▸ **THE EXERCISE**: Your answer should be one number: how many lines of the records hold the string "label".

▸ **DATASET RECORDS**:
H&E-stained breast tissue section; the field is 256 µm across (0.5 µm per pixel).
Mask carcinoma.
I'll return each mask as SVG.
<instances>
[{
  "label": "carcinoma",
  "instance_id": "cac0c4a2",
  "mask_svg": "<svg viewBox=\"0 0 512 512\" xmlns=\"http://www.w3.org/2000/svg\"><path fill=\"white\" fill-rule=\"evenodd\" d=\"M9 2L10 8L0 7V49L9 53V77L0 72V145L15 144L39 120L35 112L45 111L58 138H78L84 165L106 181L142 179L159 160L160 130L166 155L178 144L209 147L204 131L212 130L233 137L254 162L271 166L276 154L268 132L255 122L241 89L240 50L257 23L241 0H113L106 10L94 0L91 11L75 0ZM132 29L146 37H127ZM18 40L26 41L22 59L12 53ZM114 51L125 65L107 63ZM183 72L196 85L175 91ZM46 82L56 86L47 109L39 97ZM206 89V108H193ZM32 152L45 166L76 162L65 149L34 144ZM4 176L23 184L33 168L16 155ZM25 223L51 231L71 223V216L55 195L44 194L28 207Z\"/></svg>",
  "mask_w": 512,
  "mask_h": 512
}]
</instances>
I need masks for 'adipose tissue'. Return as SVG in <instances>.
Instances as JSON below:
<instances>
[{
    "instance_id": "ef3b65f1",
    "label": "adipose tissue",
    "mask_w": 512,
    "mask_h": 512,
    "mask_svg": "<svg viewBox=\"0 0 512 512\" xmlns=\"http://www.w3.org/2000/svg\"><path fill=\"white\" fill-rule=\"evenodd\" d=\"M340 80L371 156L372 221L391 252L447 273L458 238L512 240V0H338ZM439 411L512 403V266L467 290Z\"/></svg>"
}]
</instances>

▸ **ANSWER TO THE PROBLEM**: 2